### Work item
Look for the line that has "camera: 95 degrees left, 5 degrees down" in the material below; please repeat it and every line after it, exactly, up to and including the line that has "purple ring [295,136,345,165] -> none", and nothing else.
::: Records supplied :::
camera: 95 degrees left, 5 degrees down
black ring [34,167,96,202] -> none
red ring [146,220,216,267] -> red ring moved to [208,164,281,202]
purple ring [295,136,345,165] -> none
:::
::: Records supplied :::
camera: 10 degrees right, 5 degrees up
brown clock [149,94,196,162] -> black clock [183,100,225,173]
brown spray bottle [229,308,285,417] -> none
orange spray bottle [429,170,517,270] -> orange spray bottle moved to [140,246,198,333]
:::
### Response to the task
camera: 95 degrees left, 5 degrees down
black ring [34,167,96,202] -> none
red ring [146,220,216,267] -> red ring moved to [208,164,281,202]
purple ring [295,136,345,165] -> none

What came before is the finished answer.